- **Task description**
Beginning at the line containing "D2: LED red", repeat each line below exactly up to and including the line containing "R13: 39k (AGND, SIG) -> 10k (AGND, SIG)". Do not repeat the pictures.

======== Input

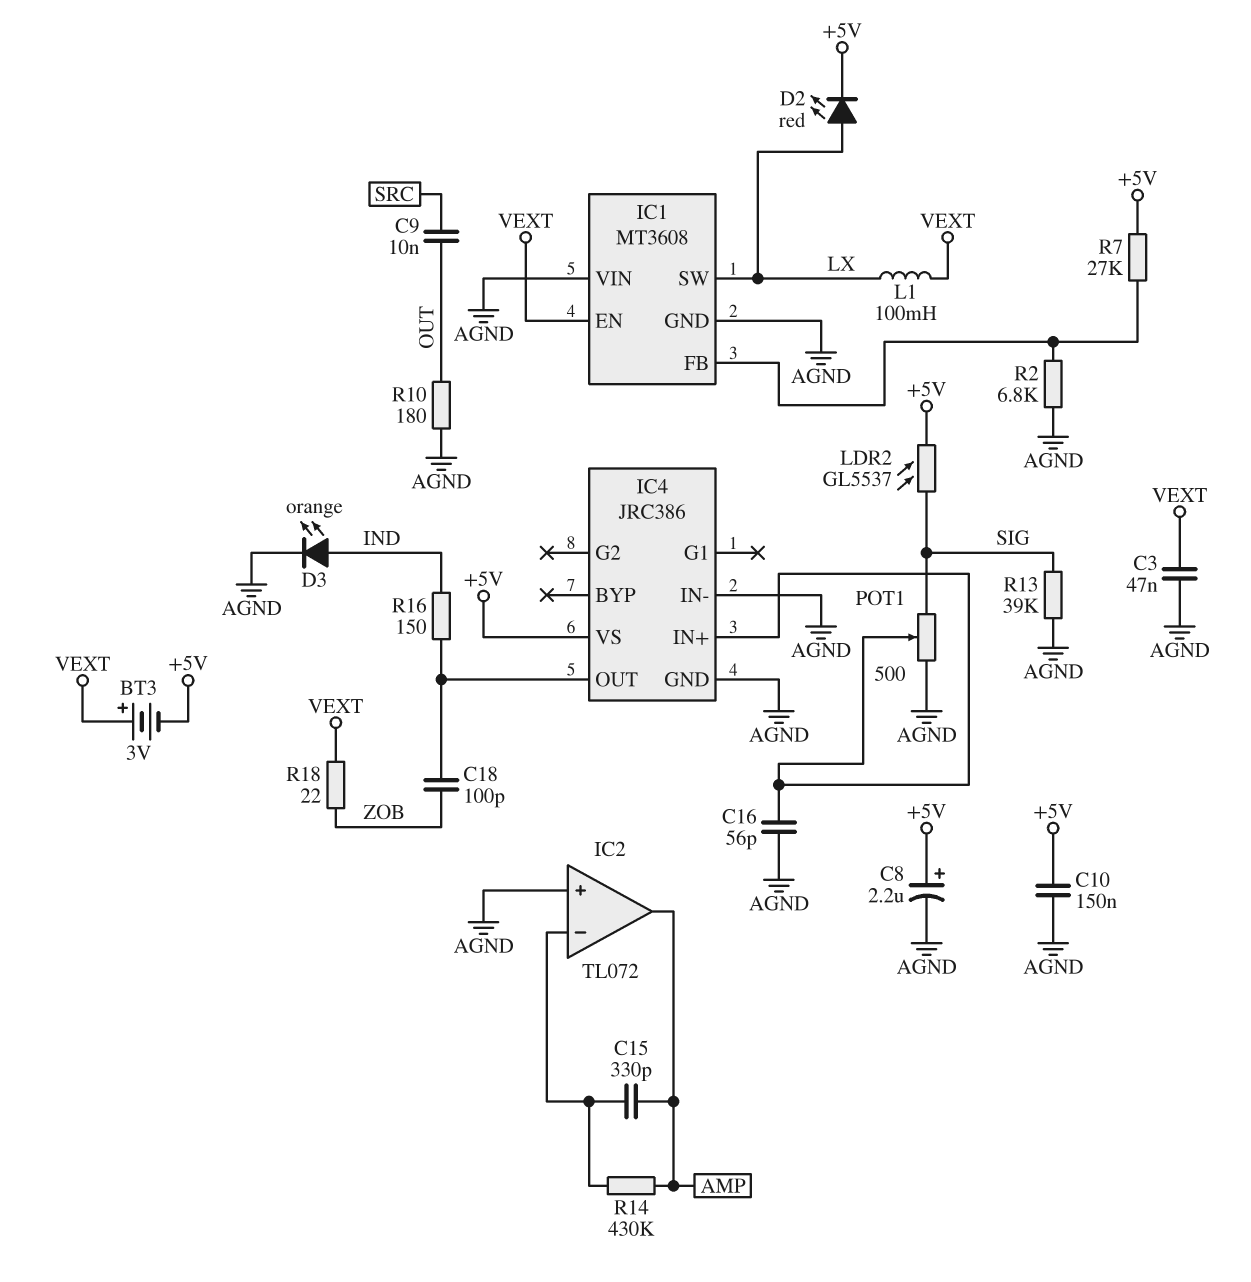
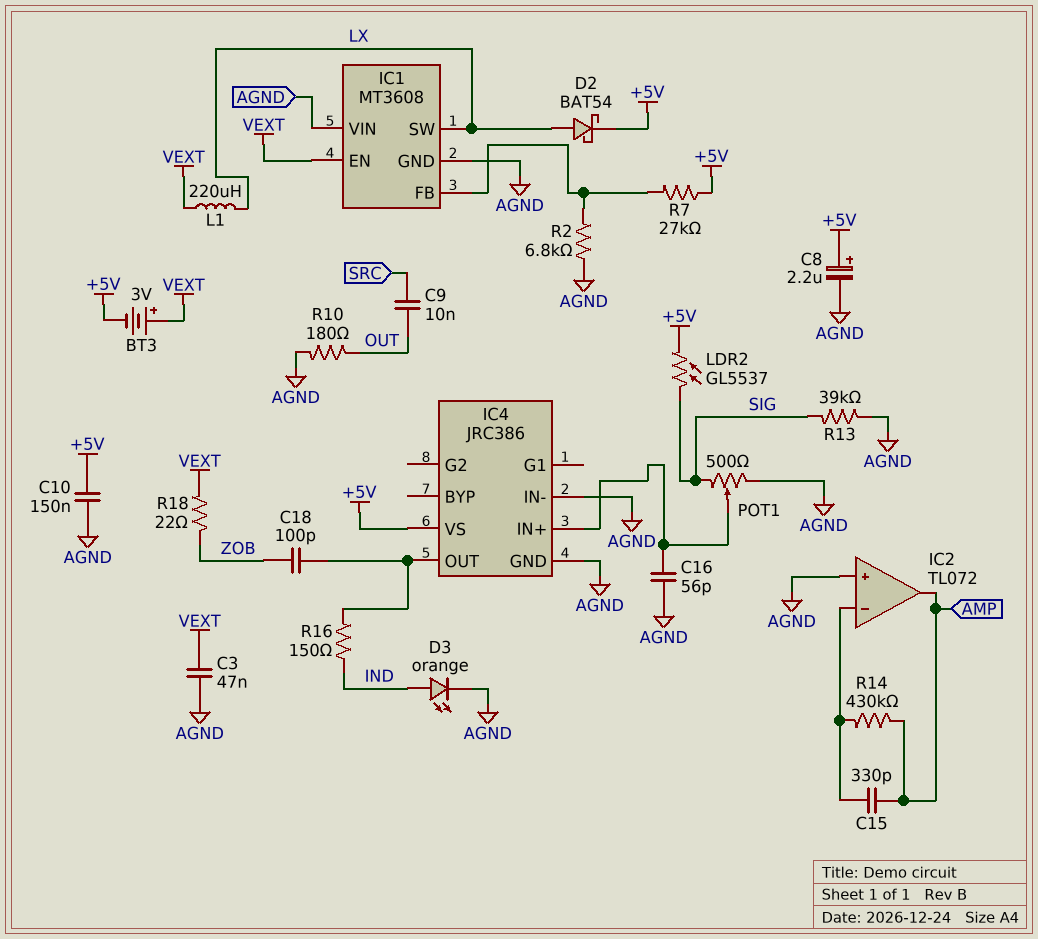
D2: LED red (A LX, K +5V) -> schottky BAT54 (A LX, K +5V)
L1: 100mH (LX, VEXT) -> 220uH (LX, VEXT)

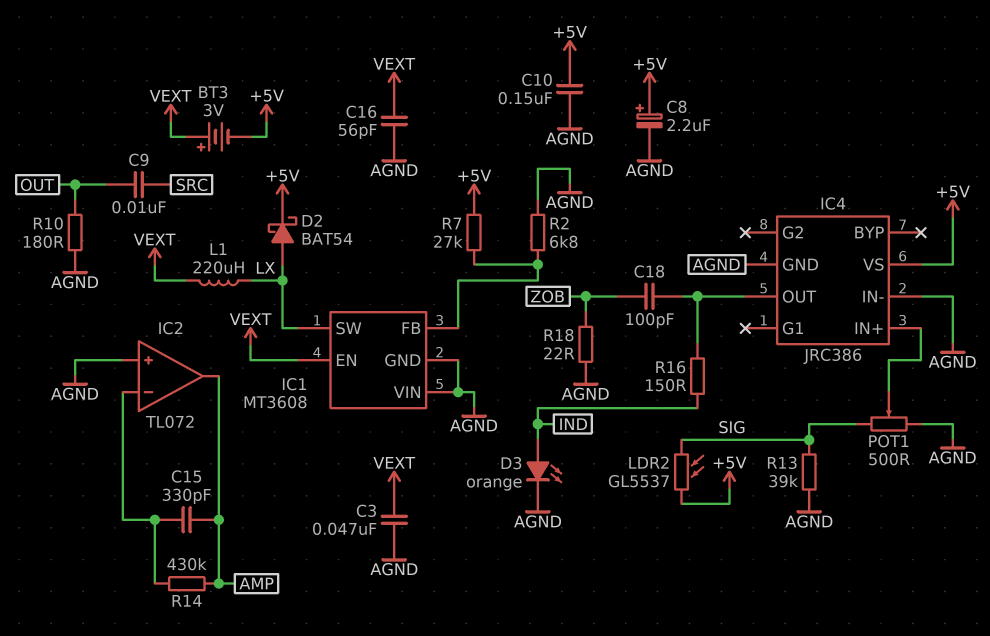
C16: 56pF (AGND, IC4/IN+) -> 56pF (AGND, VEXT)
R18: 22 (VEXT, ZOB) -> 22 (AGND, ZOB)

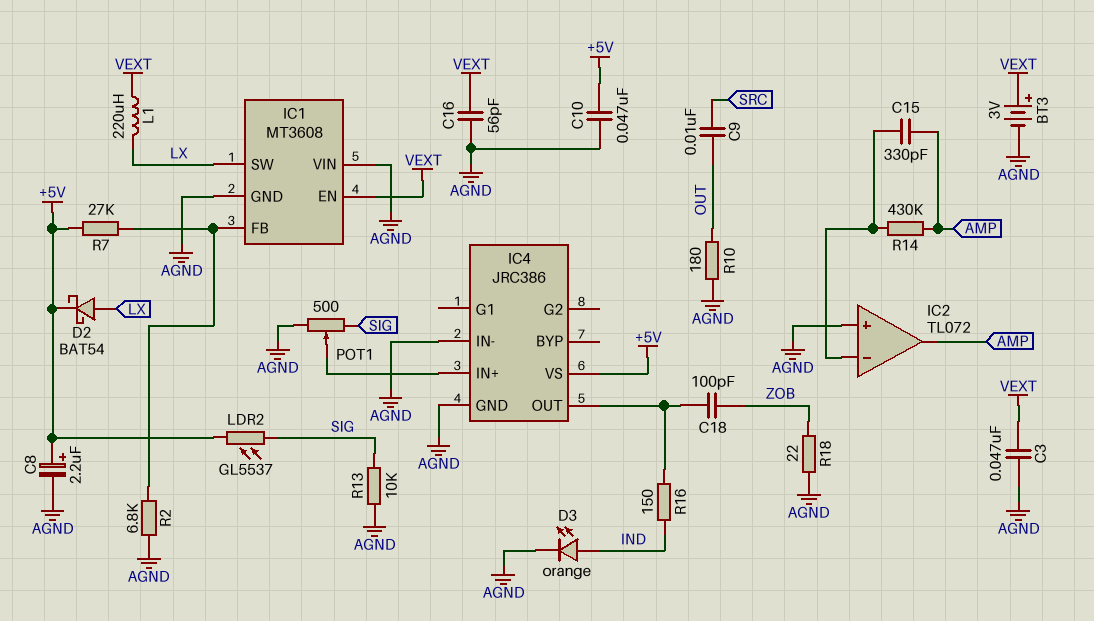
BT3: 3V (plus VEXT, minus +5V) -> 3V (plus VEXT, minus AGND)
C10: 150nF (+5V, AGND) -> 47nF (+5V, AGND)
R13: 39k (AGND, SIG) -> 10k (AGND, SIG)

================
======== Input

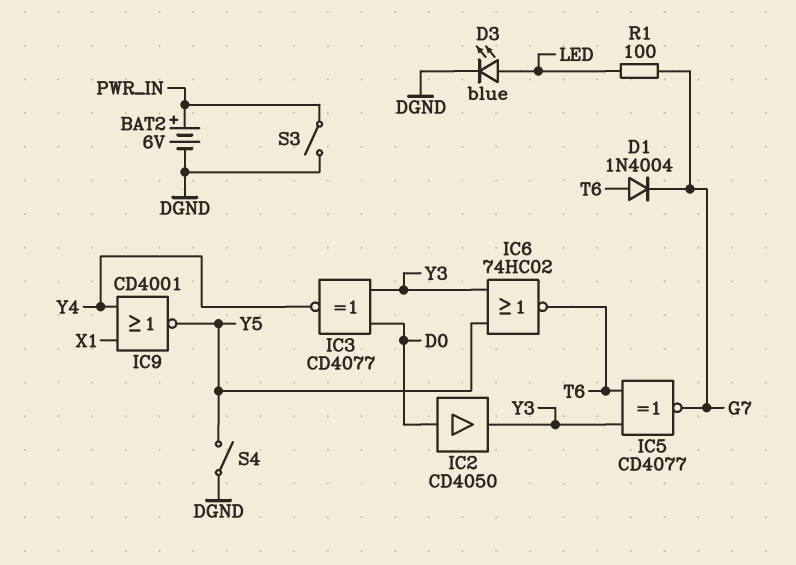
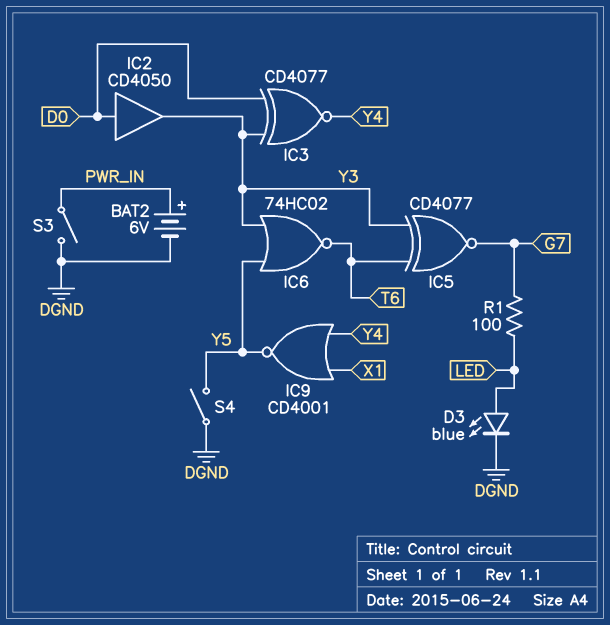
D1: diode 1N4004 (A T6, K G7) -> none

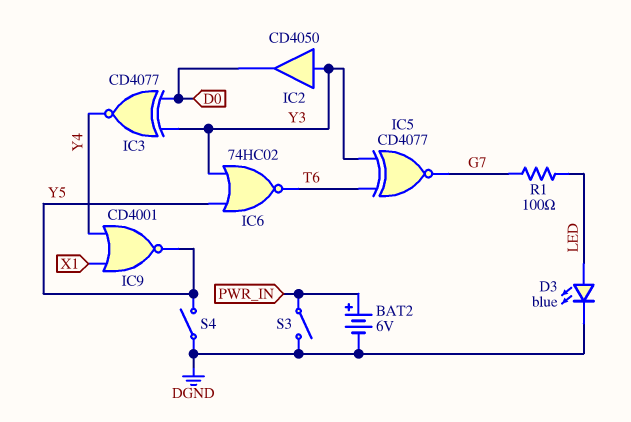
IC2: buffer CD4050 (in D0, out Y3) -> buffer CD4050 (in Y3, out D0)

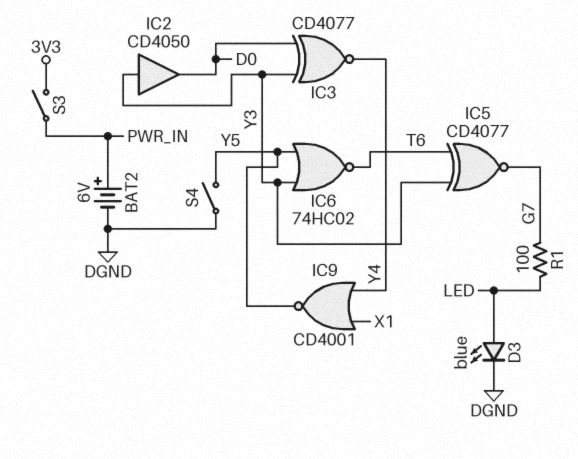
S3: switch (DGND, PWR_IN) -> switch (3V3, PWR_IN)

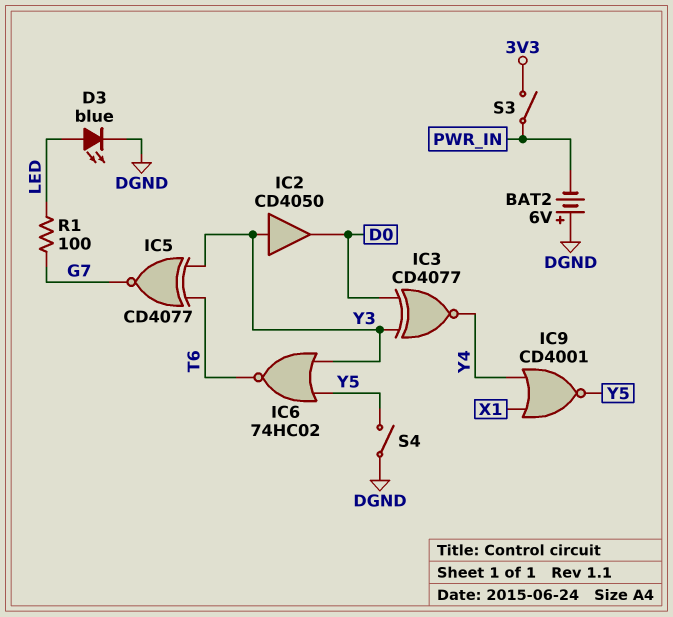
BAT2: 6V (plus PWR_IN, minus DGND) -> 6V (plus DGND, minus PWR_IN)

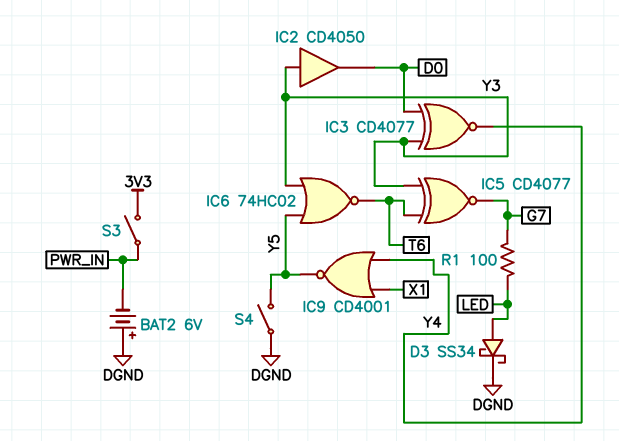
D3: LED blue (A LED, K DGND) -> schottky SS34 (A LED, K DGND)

================

- **Worked solution**
D2: LED red (A LX, K +5V) -> schottky BAT54 (A LX, K +5V)
L1: 100mH (LX, VEXT) -> 220uH (LX, VEXT)

C16: 56pF (AGND, IC4/IN+) -> 56pF (AGND, VEXT)
R18: 22 (VEXT, ZOB) -> 22 (AGND, ZOB)

BT3: 3V (plus VEXT, minus +5V) -> 3V (plus VEXT, minus AGND)
C10: 150nF (+5V, AGND) -> 47nF (+5V, AGND)
R13: 39k (AGND, SIG) -> 10k (AGND, SIG)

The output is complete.